_PROBLEM DESCRIPTION_
Drop every image, then reproduce the data exactly as given.
____________________
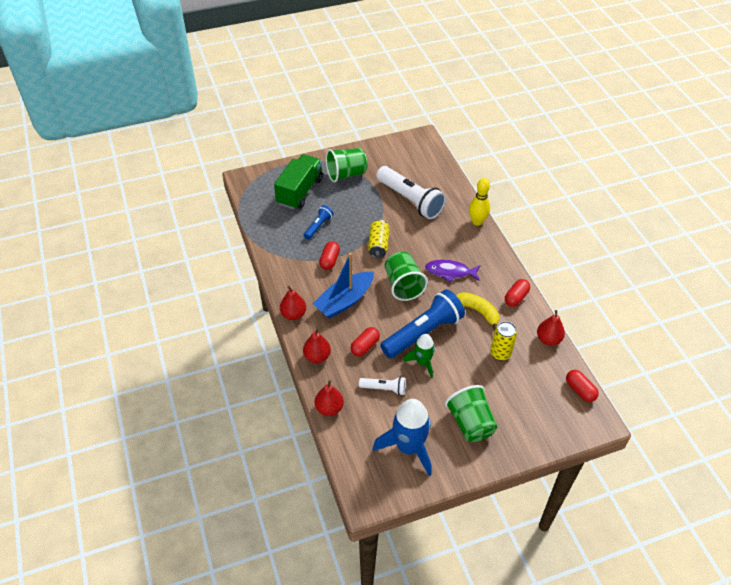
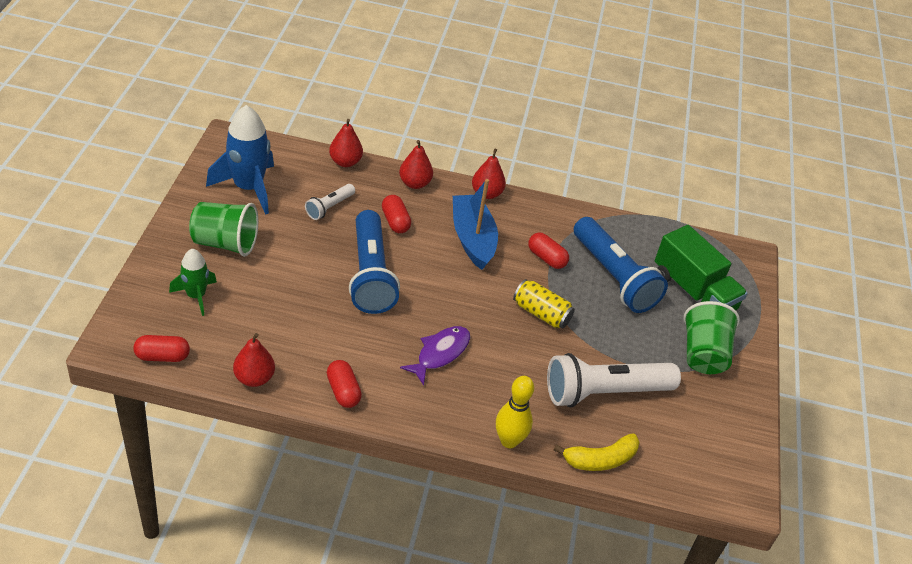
camera: 115 degrees right, 5 degrees down
(318, 226) = (614, 277): blue flashlight -> blue flashlight, size x2.04
(403, 285) = (455, 298): green cup -> none
(422, 362) = (332, 251): green rocket -> green rocket (196, 296)
(478, 311) = (356, 340): yellow banana -> yellow banana (600, 459)
(500, 353) = (280, 321): yellow can -> none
____________________
_SOLUTION TO THIS EXERCISE_
camera: 115 degrees right, 5 degrees down
(318, 226) = (614, 277): blue flashlight -> blue flashlight, size x2.04
(403, 285) = (455, 298): green cup -> none
(422, 362) = (332, 251): green rocket -> green rocket (196, 296)
(478, 311) = (356, 340): yellow banana -> yellow banana (600, 459)
(500, 353) = (280, 321): yellow can -> none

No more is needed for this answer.